- [Dataset]:
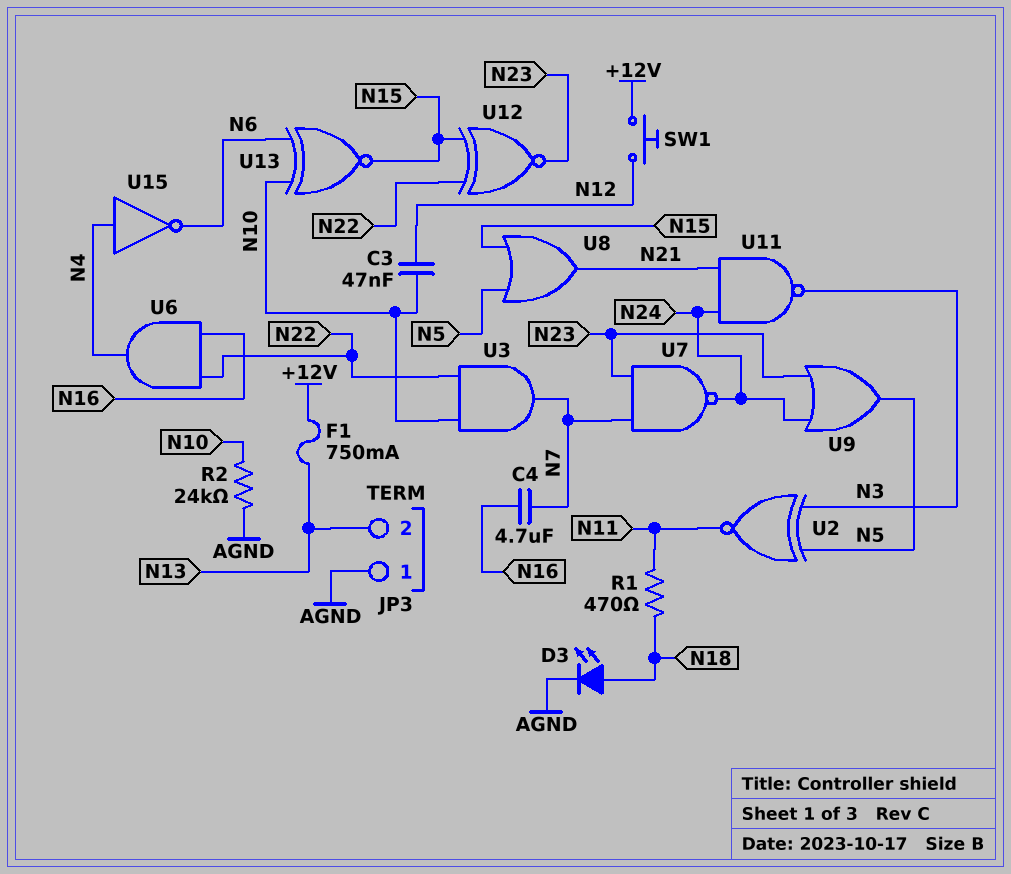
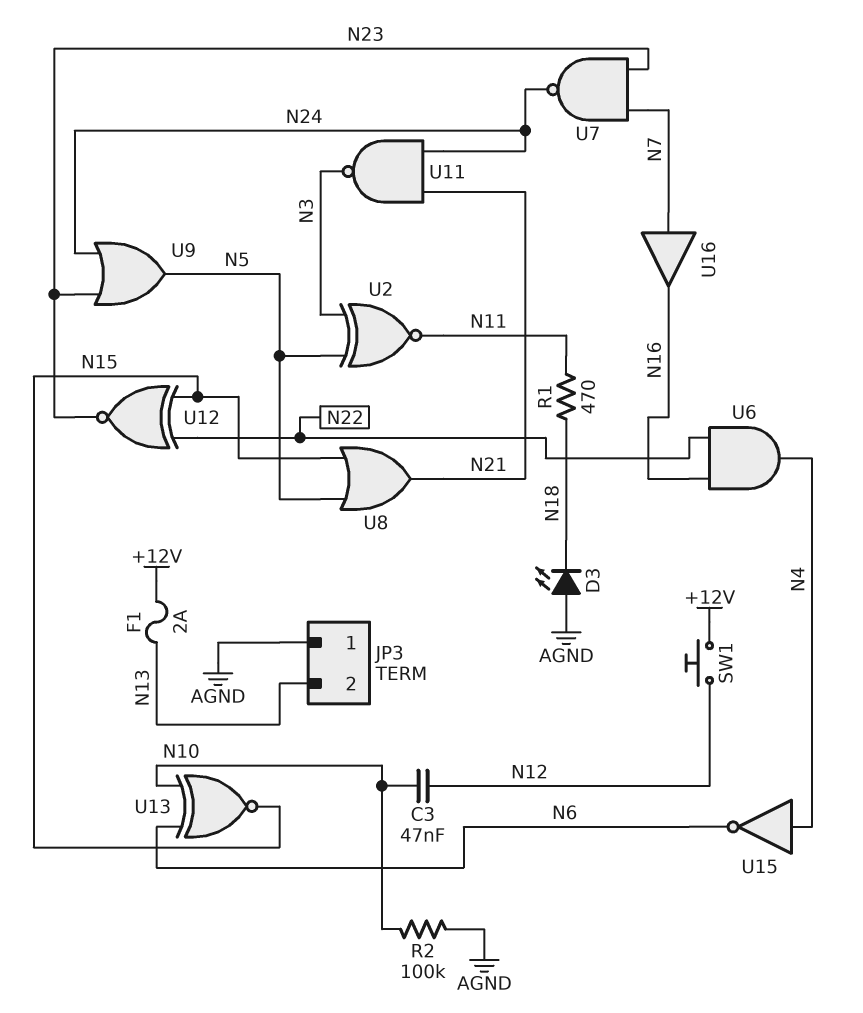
C4: 4.7uF (N7, N16) -> none
D3: LED (A N18, K AGND) -> LED (A AGND, K N18)
F1: 750mA (+12V, N13) -> 2A (+12V, N13)
R2: 24k (AGND, N10) -> 100k (AGND, N10)
U3: AND (in N10, in N22, out N7) -> none
U16: none -> buffer (in N7, out N16)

- [What is expected]:
Omit the pictures, then print the rest of the listing above exactly.

- [Answer to the problem]:
C4: 4.7uF (N7, N16) -> none
D3: LED (A N18, K AGND) -> LED (A AGND, K N18)
F1: 750mA (+12V, N13) -> 2A (+12V, N13)
R2: 24k (AGND, N10) -> 100k (AGND, N10)
U3: AND (in N10, in N22, out N7) -> none
U16: none -> buffer (in N7, out N16)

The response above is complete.